[Exercise instructions]
Look below for the line holding "green star: (586, 620) -> (369, 389), moved" and the line holding "green square: (286, 131) -> (298, 344), moved". Repeat those two and everything between, exactly.

[Provided data]
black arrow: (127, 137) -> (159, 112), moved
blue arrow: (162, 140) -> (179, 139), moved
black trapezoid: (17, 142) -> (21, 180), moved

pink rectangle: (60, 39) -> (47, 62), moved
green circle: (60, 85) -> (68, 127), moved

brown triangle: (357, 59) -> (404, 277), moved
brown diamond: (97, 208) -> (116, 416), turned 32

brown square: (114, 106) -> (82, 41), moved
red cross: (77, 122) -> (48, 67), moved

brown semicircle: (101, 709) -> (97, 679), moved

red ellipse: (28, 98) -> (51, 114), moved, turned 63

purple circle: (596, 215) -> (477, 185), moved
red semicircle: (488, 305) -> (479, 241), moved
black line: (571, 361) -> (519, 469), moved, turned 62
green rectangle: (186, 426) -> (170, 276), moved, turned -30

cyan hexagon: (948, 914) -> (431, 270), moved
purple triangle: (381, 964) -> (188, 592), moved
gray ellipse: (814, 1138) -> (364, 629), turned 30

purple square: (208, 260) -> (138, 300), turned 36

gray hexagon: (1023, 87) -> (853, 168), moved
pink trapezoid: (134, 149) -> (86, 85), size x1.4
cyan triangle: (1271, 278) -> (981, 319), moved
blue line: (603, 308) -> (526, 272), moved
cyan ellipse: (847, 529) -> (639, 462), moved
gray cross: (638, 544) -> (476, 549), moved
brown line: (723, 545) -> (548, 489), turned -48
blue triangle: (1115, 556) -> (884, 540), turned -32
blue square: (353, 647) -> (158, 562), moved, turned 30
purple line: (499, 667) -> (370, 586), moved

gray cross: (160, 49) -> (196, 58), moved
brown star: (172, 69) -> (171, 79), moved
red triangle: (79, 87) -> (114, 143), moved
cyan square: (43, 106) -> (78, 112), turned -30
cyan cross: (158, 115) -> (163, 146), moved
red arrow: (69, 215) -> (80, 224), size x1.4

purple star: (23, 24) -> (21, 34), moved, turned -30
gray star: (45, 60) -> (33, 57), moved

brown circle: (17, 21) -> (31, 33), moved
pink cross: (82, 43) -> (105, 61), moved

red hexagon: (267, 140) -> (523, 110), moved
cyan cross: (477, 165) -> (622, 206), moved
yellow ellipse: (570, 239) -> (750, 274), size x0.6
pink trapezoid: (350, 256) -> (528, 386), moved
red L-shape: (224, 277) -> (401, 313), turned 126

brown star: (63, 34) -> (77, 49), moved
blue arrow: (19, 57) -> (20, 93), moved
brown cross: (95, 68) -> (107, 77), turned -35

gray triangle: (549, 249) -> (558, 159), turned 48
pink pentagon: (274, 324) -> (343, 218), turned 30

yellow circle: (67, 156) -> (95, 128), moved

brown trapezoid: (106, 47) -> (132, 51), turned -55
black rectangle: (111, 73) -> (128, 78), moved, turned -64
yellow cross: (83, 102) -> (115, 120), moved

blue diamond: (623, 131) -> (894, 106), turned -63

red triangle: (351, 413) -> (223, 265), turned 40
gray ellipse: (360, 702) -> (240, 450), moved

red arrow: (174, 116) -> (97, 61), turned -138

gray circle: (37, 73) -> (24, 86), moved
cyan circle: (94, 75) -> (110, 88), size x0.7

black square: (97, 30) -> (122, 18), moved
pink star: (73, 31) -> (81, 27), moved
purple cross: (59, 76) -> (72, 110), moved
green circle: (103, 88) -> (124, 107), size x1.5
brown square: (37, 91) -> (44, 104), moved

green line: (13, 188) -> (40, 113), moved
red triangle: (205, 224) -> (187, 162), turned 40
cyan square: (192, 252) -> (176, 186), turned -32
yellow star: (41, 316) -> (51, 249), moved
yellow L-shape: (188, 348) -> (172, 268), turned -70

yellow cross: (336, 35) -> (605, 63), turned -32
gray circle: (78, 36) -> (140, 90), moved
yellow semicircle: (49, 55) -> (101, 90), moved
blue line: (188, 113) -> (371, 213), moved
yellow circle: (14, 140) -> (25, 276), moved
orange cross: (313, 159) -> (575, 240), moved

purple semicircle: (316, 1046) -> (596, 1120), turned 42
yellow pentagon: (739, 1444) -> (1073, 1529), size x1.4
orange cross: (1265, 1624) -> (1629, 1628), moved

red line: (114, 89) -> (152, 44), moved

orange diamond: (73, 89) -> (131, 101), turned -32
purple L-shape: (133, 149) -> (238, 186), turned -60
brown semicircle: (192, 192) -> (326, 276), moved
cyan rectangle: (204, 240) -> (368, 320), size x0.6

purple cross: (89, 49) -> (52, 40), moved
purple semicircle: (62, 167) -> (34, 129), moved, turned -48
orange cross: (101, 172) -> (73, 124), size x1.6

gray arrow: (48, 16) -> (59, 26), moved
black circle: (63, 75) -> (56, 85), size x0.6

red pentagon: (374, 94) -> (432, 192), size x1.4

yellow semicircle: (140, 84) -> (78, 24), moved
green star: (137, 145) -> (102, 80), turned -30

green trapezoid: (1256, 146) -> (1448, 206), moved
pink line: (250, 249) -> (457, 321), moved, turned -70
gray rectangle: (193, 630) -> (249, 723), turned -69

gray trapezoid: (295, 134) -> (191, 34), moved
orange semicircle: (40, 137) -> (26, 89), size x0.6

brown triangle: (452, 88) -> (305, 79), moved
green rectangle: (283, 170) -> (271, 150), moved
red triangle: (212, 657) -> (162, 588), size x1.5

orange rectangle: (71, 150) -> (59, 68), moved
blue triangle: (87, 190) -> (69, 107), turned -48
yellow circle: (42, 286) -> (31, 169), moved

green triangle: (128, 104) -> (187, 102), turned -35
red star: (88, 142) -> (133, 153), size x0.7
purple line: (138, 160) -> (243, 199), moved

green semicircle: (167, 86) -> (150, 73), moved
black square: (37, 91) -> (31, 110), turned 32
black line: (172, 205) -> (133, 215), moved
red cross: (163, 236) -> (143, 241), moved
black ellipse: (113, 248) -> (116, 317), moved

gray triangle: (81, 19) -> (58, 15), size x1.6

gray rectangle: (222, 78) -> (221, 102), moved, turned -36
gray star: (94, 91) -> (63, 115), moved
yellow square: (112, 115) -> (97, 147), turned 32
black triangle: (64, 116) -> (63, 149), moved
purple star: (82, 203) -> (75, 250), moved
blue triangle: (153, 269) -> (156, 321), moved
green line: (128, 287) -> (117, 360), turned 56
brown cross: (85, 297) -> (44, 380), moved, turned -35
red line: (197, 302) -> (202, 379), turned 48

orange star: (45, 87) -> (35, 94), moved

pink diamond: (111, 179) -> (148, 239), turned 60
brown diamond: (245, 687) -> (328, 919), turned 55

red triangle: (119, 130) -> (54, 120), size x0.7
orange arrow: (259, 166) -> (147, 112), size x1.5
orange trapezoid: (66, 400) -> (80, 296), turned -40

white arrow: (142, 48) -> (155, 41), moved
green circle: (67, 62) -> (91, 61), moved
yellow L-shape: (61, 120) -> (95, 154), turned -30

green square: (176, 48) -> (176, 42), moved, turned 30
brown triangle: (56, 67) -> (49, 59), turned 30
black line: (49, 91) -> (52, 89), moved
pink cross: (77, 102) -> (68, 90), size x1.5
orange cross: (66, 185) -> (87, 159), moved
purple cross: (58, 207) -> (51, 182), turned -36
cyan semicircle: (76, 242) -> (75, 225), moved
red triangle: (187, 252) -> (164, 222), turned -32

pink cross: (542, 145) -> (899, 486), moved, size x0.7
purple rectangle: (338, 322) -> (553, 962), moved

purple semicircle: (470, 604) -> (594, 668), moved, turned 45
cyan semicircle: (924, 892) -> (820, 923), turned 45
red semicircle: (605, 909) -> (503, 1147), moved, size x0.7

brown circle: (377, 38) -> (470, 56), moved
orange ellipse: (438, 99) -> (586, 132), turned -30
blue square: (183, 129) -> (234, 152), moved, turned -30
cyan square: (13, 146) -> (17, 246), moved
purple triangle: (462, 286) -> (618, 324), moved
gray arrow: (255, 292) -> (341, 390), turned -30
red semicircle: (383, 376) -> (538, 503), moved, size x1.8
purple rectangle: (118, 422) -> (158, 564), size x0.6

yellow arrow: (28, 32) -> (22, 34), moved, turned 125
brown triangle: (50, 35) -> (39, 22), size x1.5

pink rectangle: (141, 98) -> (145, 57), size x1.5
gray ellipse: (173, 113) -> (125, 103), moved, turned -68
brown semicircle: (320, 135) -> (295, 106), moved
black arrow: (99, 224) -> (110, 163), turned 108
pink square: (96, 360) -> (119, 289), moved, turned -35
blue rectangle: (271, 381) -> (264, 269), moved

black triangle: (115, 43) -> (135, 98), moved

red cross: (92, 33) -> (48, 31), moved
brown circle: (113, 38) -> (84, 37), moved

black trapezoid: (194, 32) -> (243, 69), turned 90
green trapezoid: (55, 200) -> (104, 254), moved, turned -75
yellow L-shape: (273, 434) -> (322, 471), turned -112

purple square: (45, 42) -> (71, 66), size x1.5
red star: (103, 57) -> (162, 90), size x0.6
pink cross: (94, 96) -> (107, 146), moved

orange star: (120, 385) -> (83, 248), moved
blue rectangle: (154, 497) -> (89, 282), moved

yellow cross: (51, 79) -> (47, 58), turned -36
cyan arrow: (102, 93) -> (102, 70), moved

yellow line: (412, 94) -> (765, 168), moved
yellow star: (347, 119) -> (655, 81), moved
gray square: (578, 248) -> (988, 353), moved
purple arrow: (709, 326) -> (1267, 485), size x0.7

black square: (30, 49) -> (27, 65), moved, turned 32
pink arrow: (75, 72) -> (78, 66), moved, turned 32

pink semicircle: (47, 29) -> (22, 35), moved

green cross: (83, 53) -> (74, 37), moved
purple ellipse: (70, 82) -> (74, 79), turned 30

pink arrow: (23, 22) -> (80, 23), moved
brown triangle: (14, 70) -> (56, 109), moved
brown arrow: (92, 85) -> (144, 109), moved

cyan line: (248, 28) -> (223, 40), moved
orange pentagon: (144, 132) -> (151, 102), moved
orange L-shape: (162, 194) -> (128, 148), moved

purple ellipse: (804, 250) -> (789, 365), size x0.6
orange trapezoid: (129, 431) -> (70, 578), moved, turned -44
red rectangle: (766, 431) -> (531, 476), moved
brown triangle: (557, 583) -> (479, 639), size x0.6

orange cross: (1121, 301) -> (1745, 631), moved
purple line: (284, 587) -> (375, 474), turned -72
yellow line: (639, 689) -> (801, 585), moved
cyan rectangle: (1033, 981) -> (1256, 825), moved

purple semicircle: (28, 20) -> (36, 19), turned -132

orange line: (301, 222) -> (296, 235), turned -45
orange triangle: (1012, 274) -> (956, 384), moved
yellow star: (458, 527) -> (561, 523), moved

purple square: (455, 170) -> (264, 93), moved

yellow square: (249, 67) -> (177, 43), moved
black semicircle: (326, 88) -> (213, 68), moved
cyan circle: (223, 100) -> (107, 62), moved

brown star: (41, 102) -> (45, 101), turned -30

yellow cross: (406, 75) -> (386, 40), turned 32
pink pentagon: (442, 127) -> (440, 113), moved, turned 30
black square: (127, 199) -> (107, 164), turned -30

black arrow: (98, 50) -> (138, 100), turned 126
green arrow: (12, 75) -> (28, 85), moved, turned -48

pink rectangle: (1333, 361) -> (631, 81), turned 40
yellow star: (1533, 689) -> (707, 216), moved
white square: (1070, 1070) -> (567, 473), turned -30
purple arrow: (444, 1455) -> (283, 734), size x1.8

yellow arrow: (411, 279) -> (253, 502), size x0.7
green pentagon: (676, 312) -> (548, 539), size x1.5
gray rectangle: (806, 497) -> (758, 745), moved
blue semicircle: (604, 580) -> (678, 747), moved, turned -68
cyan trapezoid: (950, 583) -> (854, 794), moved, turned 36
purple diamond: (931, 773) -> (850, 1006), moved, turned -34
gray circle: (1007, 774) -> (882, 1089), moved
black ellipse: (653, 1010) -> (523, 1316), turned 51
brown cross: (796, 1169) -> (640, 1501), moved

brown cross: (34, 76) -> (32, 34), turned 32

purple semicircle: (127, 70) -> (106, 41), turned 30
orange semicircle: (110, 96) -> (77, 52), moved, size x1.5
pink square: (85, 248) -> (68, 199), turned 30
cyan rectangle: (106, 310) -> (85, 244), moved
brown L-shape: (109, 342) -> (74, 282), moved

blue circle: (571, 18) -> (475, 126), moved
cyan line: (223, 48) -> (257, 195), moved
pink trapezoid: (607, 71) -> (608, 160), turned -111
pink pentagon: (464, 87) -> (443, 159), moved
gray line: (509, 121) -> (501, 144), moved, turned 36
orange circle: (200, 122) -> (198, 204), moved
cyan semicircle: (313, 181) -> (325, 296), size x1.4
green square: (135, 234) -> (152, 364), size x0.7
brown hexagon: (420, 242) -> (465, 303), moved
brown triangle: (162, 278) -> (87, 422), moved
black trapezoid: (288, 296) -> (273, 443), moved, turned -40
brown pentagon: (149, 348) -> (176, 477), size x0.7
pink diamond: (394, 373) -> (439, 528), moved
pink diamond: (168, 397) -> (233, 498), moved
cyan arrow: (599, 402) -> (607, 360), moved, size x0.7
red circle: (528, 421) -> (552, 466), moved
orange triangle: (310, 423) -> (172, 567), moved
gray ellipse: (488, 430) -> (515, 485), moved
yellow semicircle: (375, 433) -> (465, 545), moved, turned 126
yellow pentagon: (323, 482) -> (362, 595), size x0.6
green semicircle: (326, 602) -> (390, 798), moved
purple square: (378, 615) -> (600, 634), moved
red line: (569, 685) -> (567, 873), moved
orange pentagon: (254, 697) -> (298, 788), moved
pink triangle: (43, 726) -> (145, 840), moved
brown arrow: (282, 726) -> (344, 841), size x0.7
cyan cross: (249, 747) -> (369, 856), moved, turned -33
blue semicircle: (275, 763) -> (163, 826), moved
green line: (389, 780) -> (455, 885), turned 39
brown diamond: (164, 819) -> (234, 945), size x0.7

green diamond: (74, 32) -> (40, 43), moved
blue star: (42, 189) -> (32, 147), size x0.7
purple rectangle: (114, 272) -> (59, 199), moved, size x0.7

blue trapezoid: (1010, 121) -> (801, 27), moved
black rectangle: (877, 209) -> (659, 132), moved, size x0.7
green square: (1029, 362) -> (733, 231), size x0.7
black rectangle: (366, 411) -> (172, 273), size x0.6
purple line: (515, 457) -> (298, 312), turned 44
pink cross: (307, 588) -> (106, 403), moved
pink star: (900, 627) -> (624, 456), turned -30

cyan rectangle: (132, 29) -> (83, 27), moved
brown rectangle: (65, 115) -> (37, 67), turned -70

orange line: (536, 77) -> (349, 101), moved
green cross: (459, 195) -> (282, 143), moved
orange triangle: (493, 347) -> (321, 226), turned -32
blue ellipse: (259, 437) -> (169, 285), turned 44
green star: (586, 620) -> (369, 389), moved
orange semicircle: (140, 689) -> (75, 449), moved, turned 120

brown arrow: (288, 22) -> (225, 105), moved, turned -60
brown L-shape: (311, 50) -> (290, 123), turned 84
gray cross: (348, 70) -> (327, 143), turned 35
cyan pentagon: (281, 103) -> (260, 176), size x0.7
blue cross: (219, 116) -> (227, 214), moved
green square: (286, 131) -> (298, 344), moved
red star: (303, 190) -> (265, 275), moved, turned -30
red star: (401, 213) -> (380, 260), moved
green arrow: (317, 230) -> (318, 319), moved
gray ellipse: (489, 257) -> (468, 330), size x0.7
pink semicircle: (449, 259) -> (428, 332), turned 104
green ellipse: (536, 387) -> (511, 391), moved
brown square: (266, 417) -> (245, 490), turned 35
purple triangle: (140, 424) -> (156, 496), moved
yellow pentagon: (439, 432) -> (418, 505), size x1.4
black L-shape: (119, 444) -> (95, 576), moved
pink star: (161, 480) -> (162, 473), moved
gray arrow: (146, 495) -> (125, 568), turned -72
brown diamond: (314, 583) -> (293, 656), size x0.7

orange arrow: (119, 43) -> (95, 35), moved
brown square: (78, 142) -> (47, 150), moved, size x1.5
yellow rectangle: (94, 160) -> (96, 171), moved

[Your solution]
green star: (586, 620) -> (369, 389), moved
orange semicircle: (140, 689) -> (75, 449), moved, turned 120

brown arrow: (288, 22) -> (225, 105), moved, turned -60
brown L-shape: (311, 50) -> (290, 123), turned 84
gray cross: (348, 70) -> (327, 143), turned 35
cyan pentagon: (281, 103) -> (260, 176), size x0.7
blue cross: (219, 116) -> (227, 214), moved
green square: (286, 131) -> (298, 344), moved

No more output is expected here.